- **WORK REQUIRED**: Would you please return the lines of the entries below starting at the line that has "black fish: 3 -> 5" and ending at the line that has "white car: 0 -> 3", both included, exactly as they are?

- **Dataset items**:
* * * * * * * * *

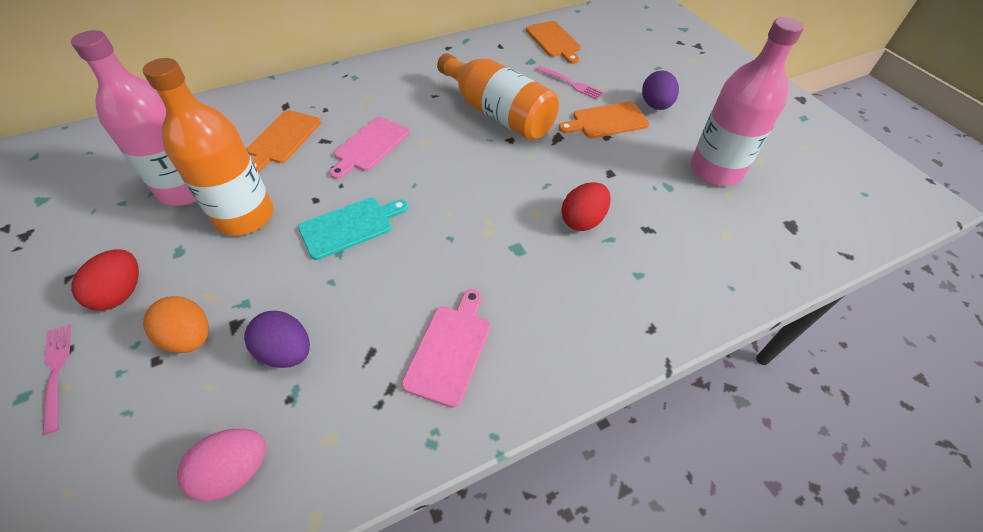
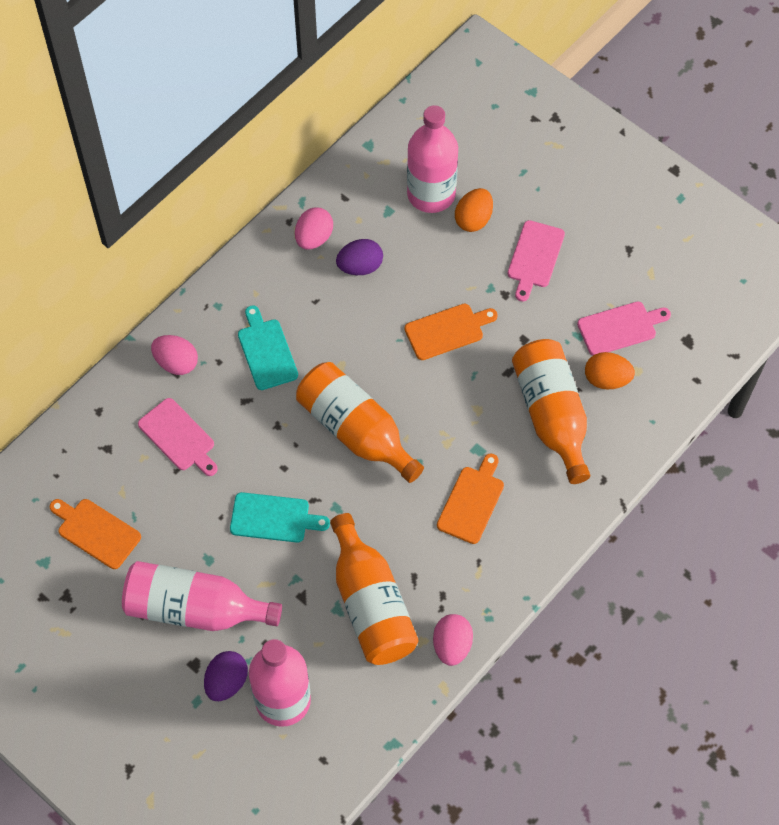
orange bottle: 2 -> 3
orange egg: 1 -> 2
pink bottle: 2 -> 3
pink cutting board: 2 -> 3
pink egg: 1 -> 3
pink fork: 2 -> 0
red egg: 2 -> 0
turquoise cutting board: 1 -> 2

* * * * * * * * *

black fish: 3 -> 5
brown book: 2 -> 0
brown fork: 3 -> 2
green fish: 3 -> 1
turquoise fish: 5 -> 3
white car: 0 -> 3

* * * * * * * * *

- **RESULT FOR THIS TASK**:
black fish: 3 -> 5
brown book: 2 -> 0
brown fork: 3 -> 2
green fish: 3 -> 1
turquoise fish: 5 -> 3
white car: 0 -> 3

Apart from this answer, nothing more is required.